*** DATA FOR ANALYSIS ***
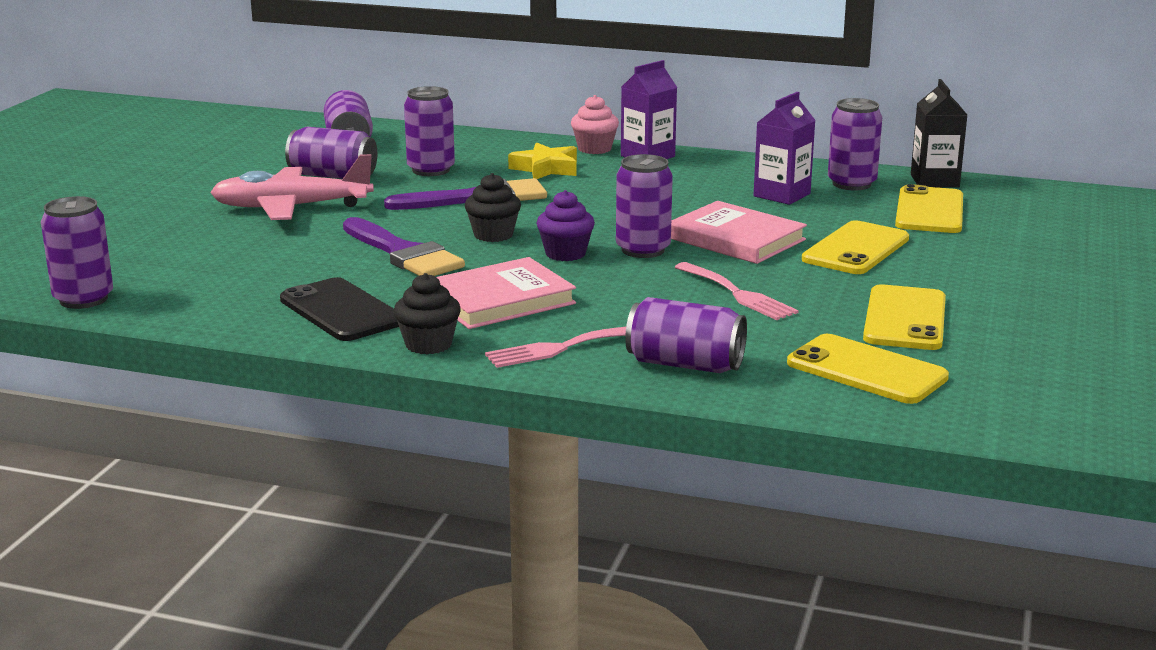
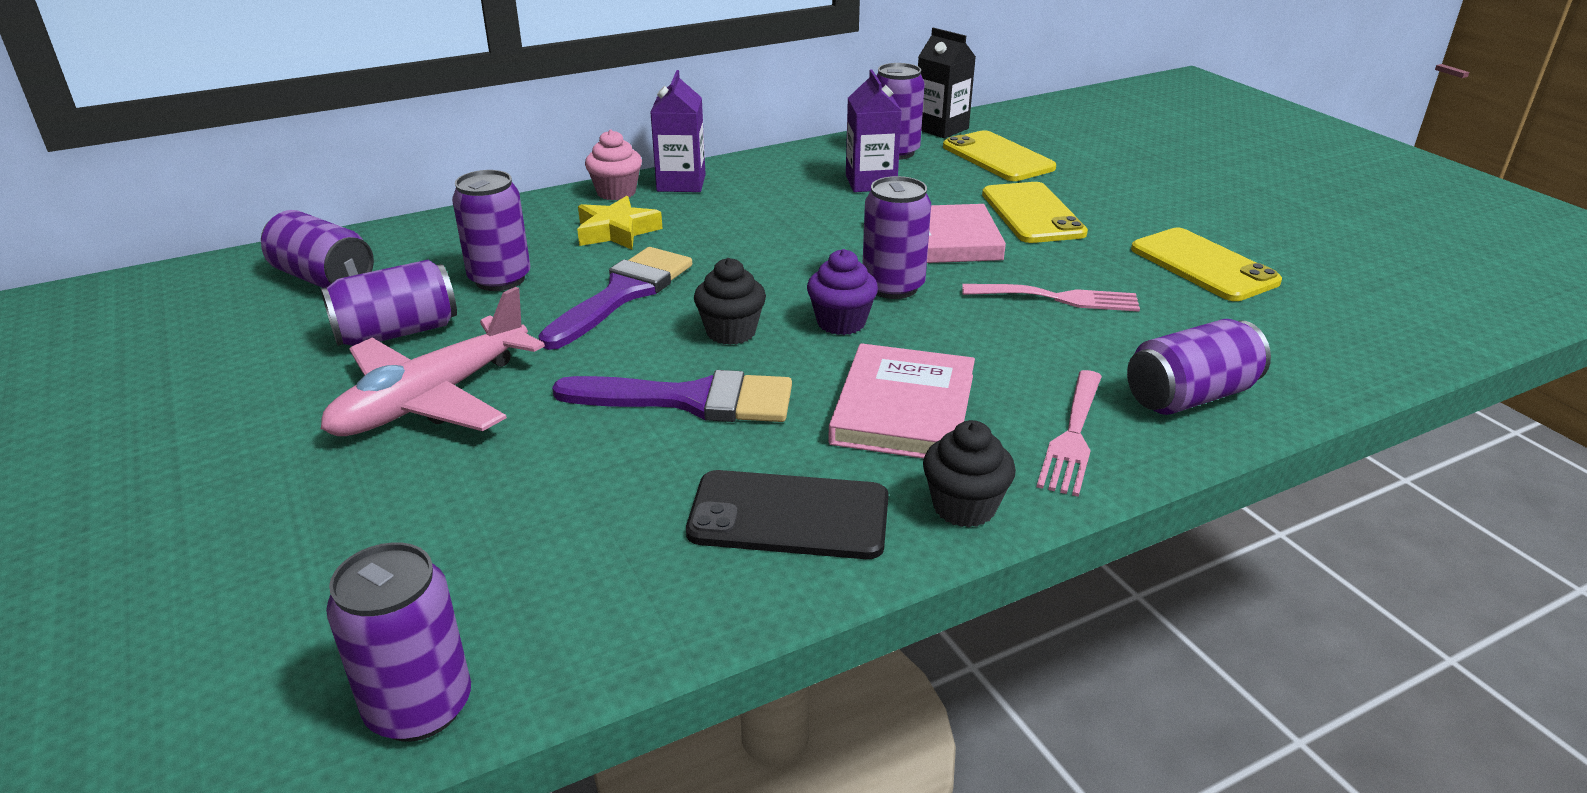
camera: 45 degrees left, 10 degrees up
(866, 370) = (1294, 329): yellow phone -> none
*** End of DATA FOR ANALYSIS ***
*** DATA FOR ANALYSIS ***
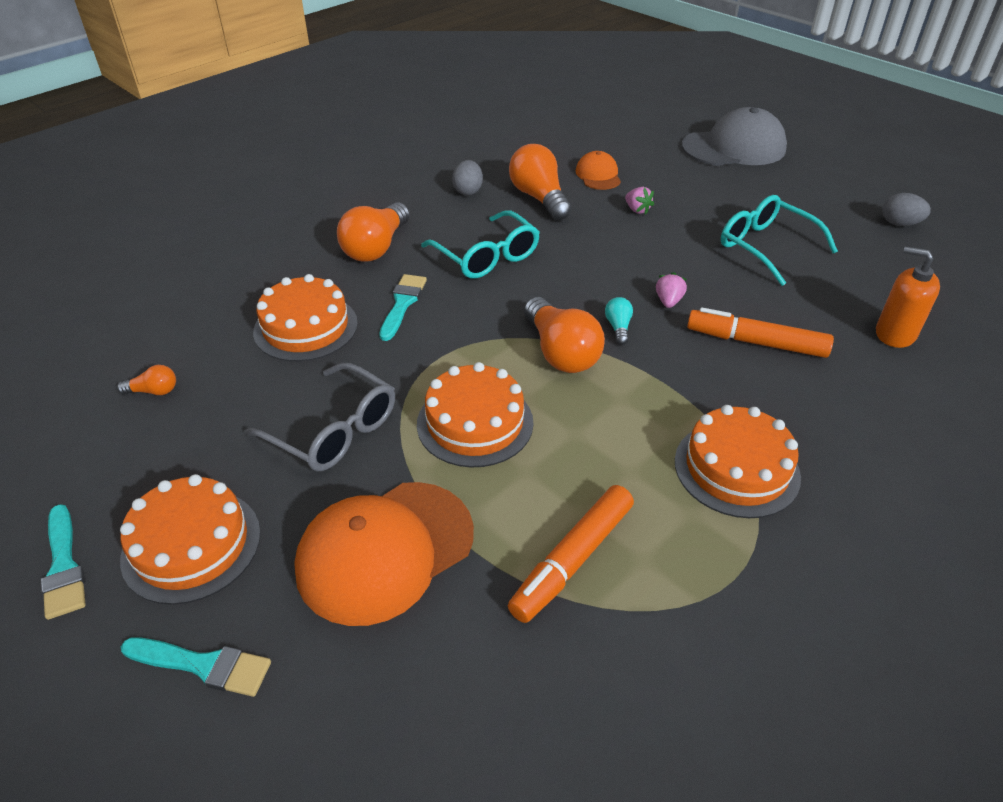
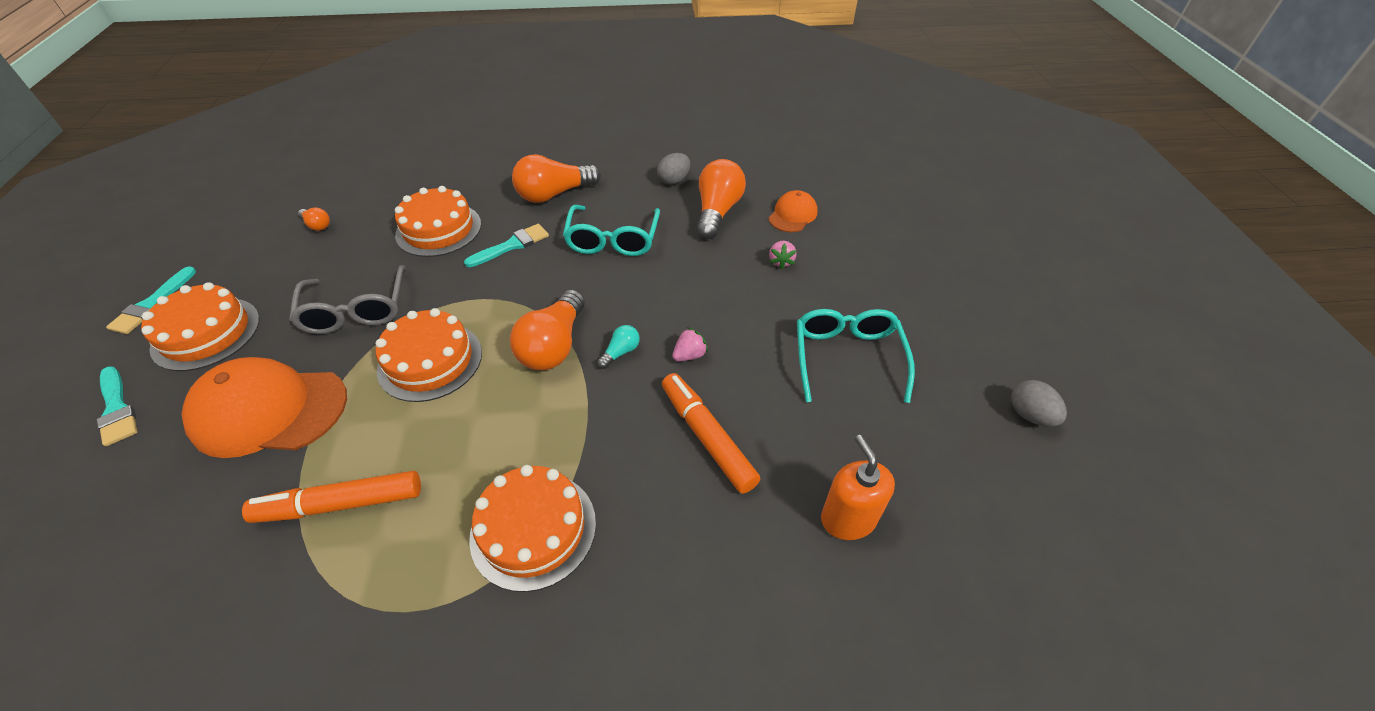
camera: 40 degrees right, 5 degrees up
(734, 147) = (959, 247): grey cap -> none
*** End of DATA FOR ANALYSIS ***
*** DATA FOR ANALYSIS ***
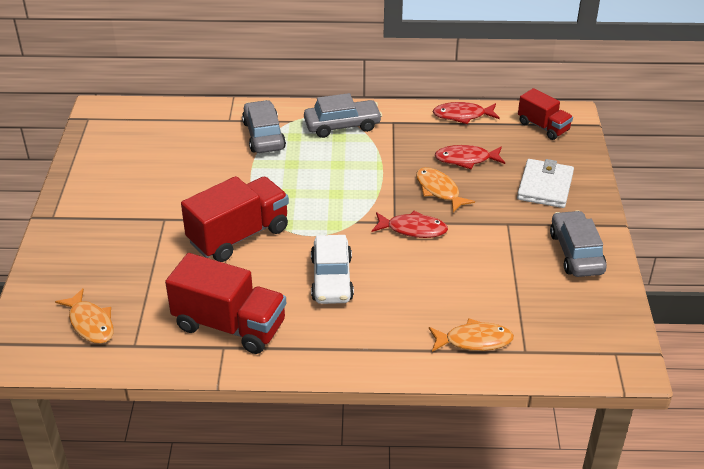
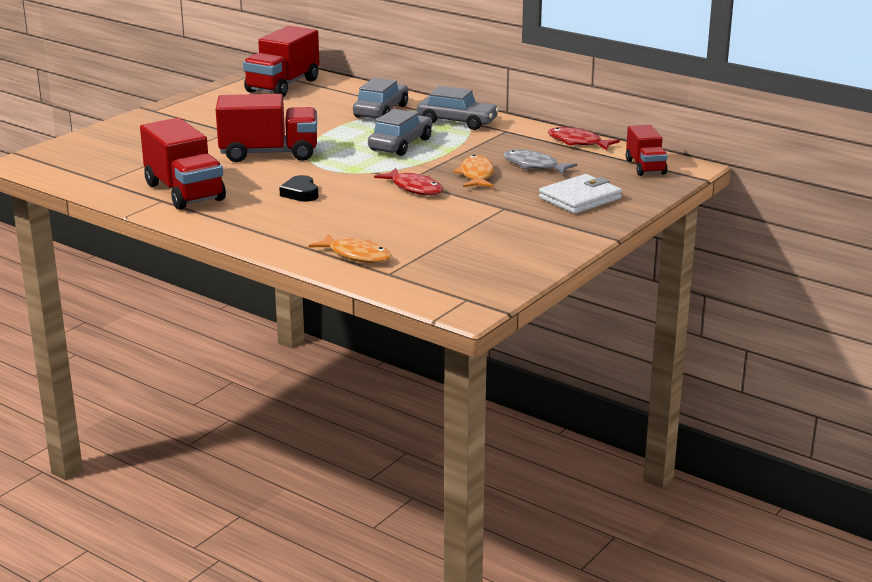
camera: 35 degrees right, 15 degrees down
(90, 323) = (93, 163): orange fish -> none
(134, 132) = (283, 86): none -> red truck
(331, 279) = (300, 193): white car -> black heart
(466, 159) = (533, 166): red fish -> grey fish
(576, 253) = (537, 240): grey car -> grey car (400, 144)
*** End of DATA FOR ANALYSIS ***
**ABOUT THIS TASK**
From the entries, find how many lines contain "fish" and give the number alone.

**SOLUTION**
2